Every line from the one that contains "ENC3: EC11 -> KY-040" to the end of the records must be restated word for word. No other line belongs in the answer.
Given information START
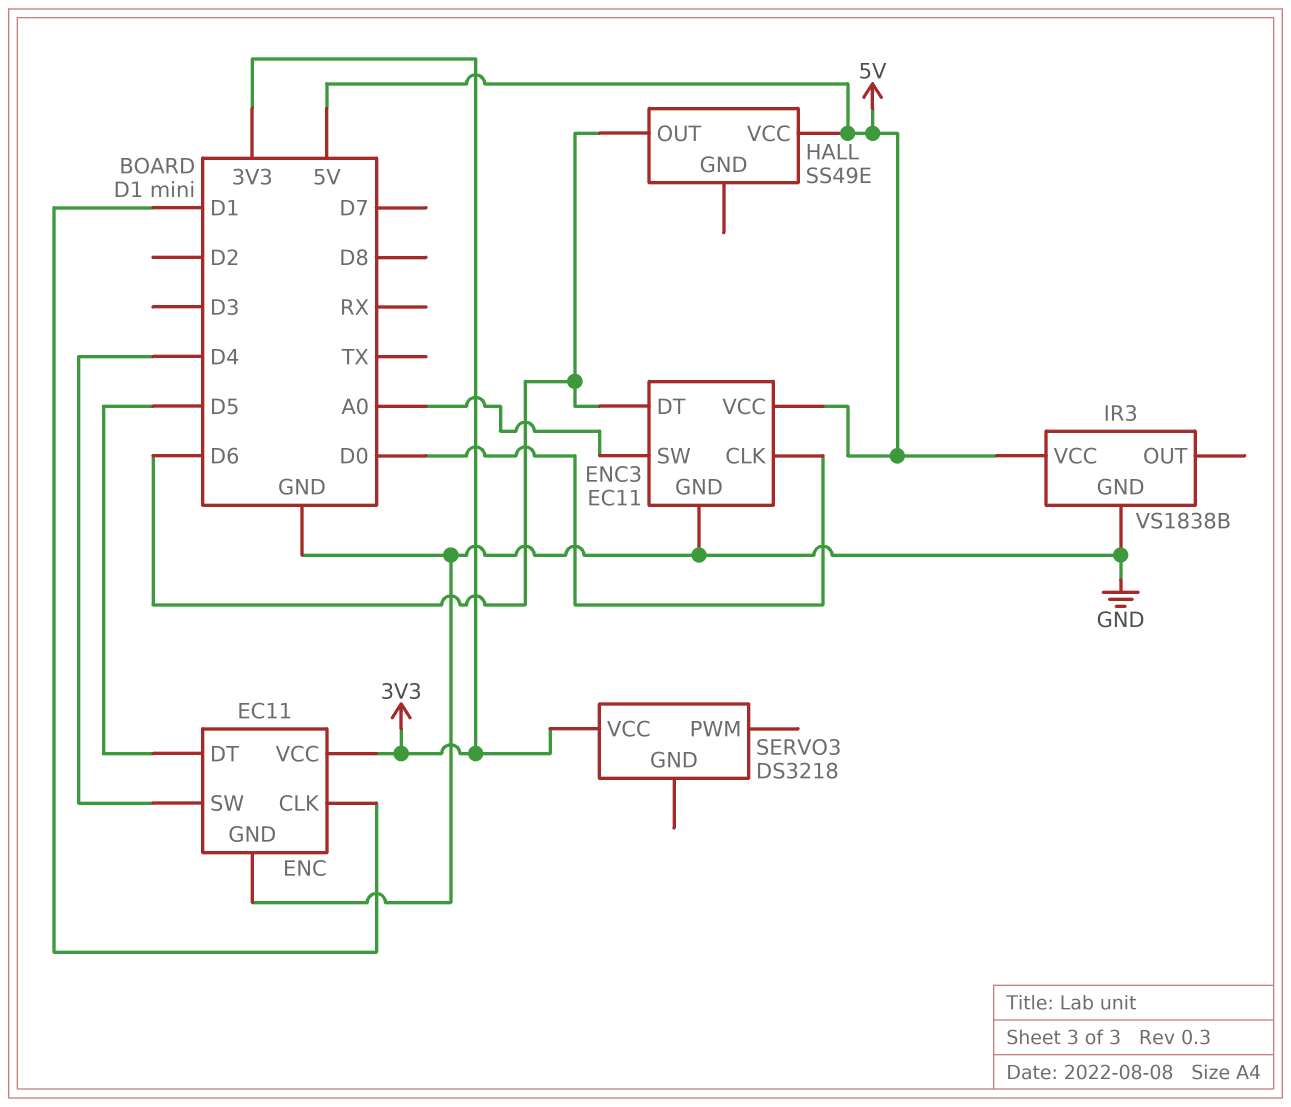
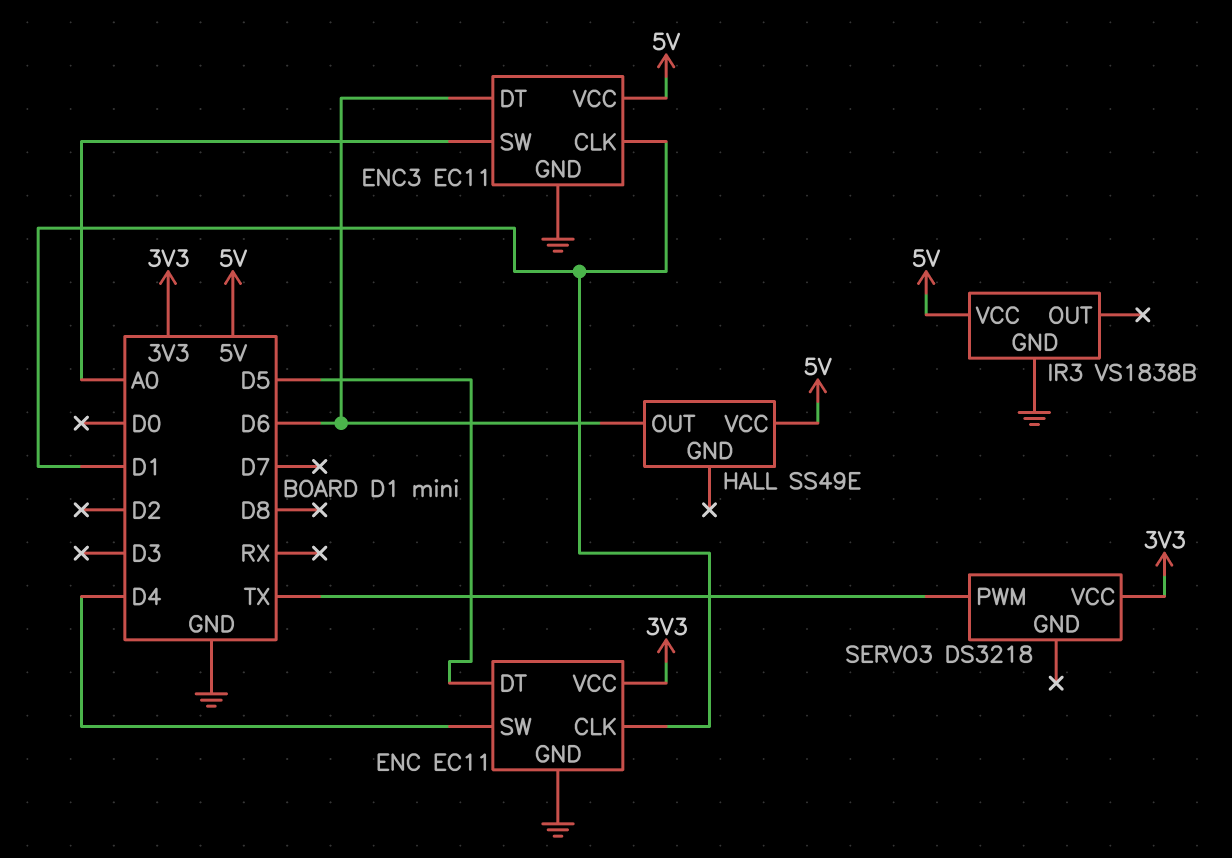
ENC3 pin CLK: D0 -> D1
SERVO3 pin PWM: none -> TX

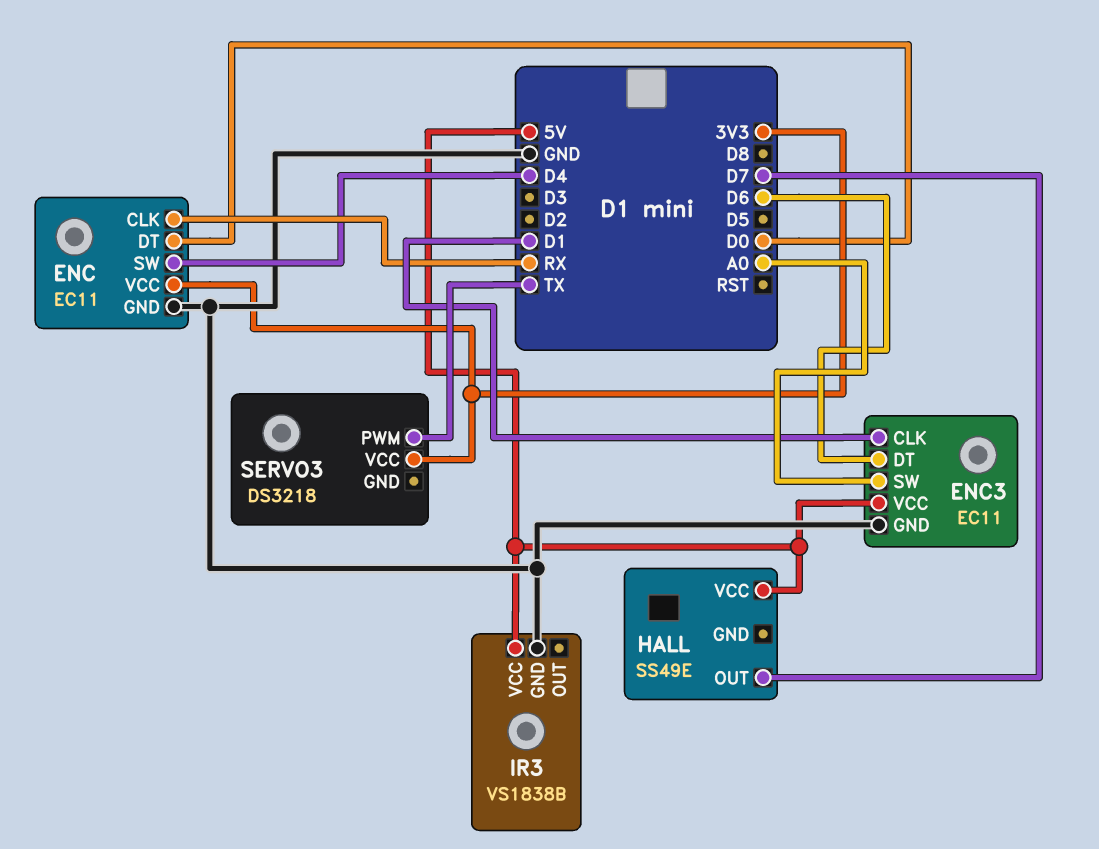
ENC pin CLK: D1 -> RX
ENC pin DT: D5 -> D0
HALL pin OUT: D6 -> D7

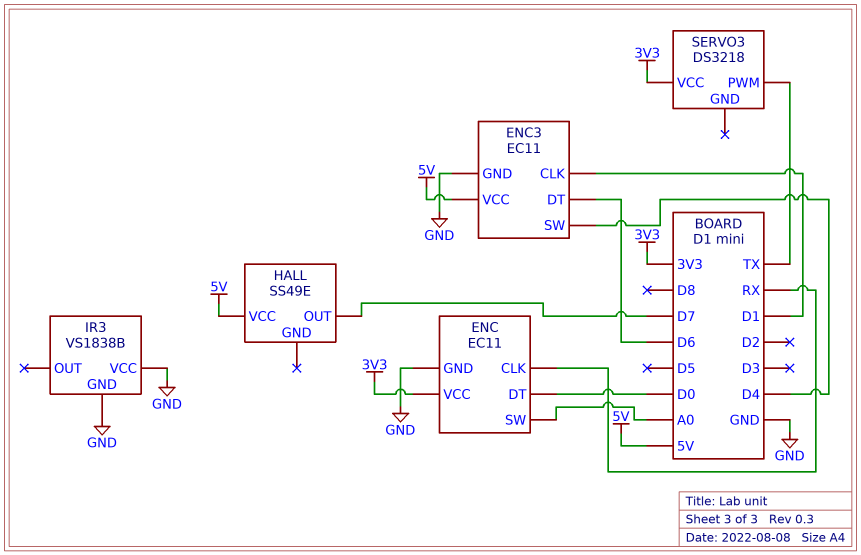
ENC pin SW: D4 -> A0
ENC3 pin SW: A0 -> D4
IR3 pin VCC: 5V -> GND

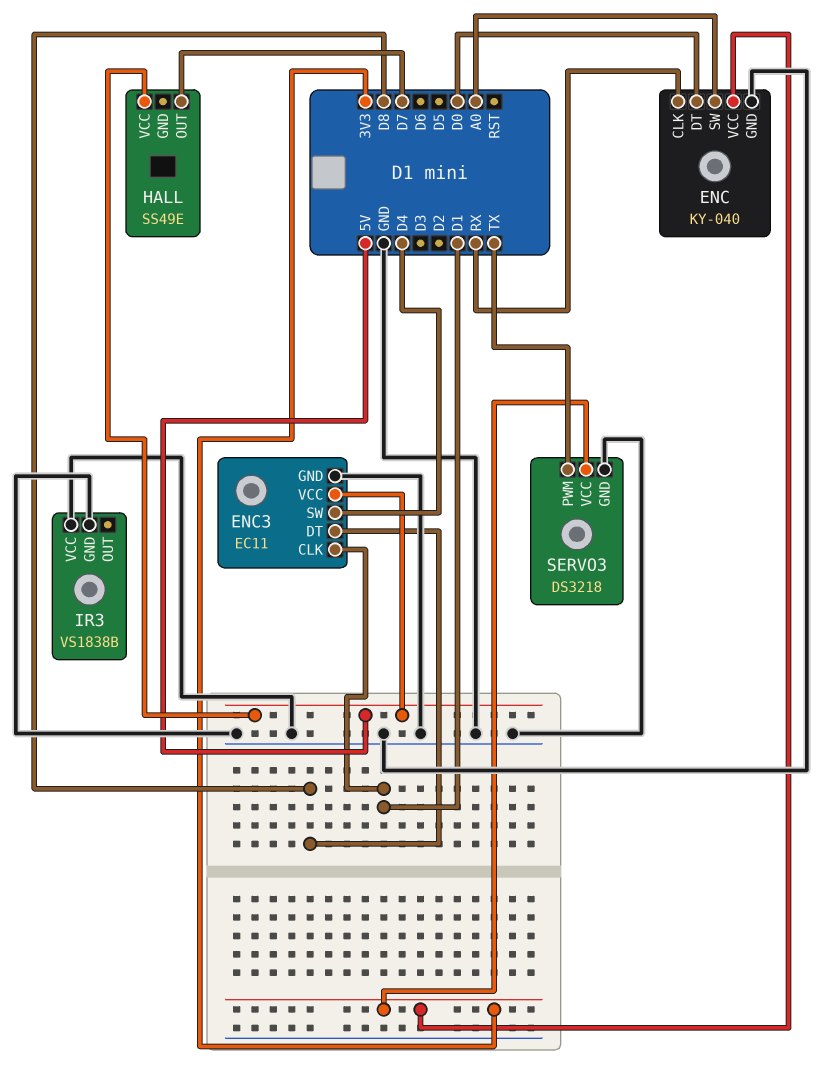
ENC: EC11 -> KY-040
ENC3 pin DT: D6 -> D8
SERVO3 pin GND: none -> GND

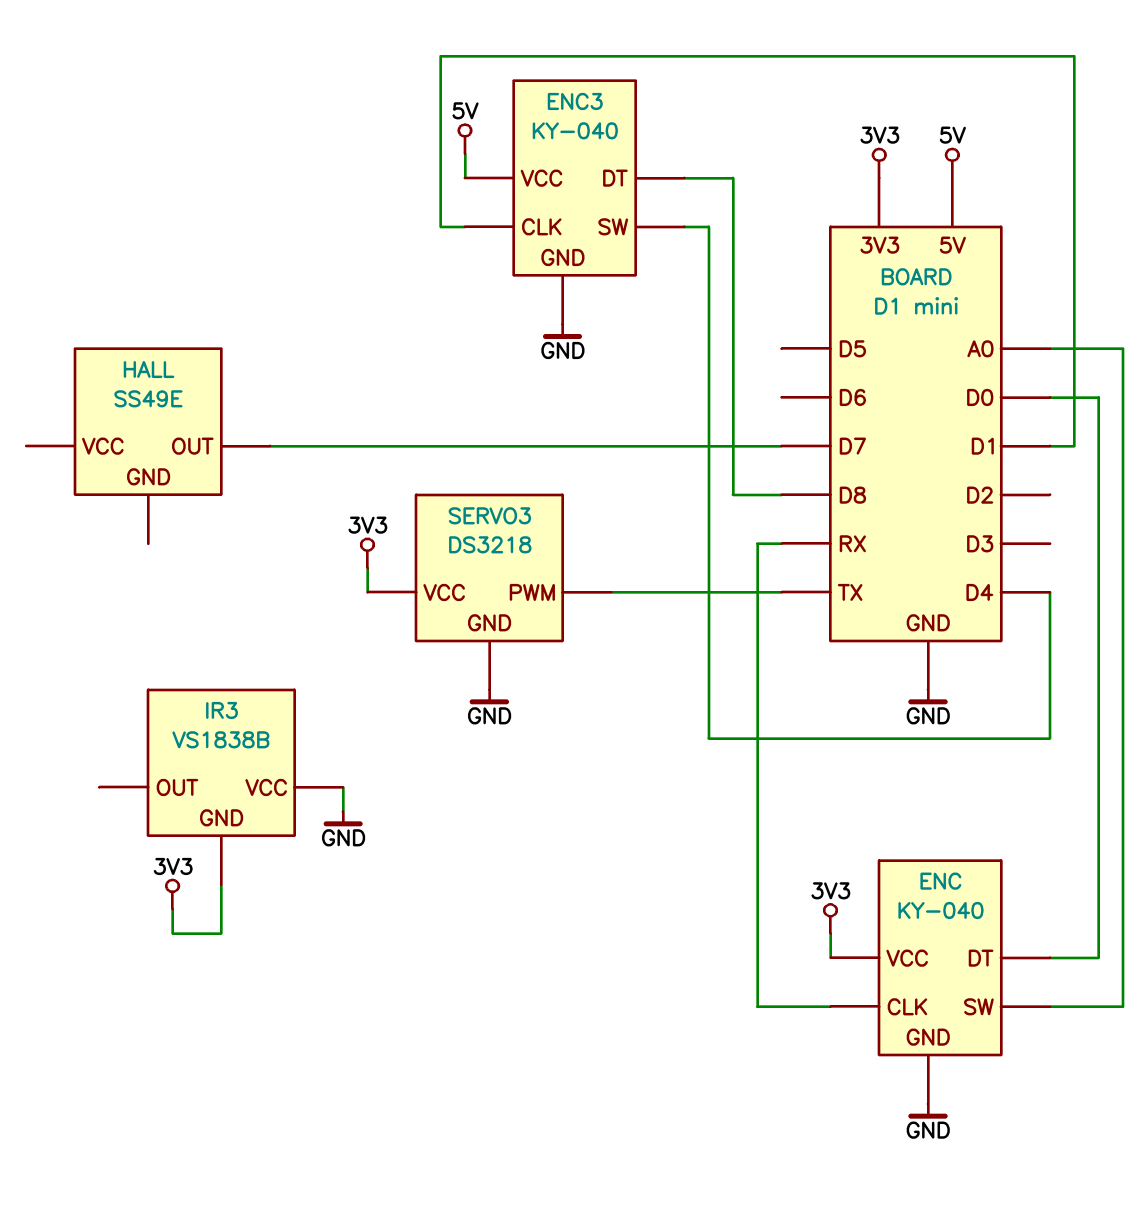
ENC3: EC11 -> KY-040
HALL pin VCC: 5V -> none
IR3 pin GND: GND -> 3V3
Given information END
Solution:
ENC3: EC11 -> KY-040
HALL pin VCC: 5V -> none
IR3 pin GND: GND -> 3V3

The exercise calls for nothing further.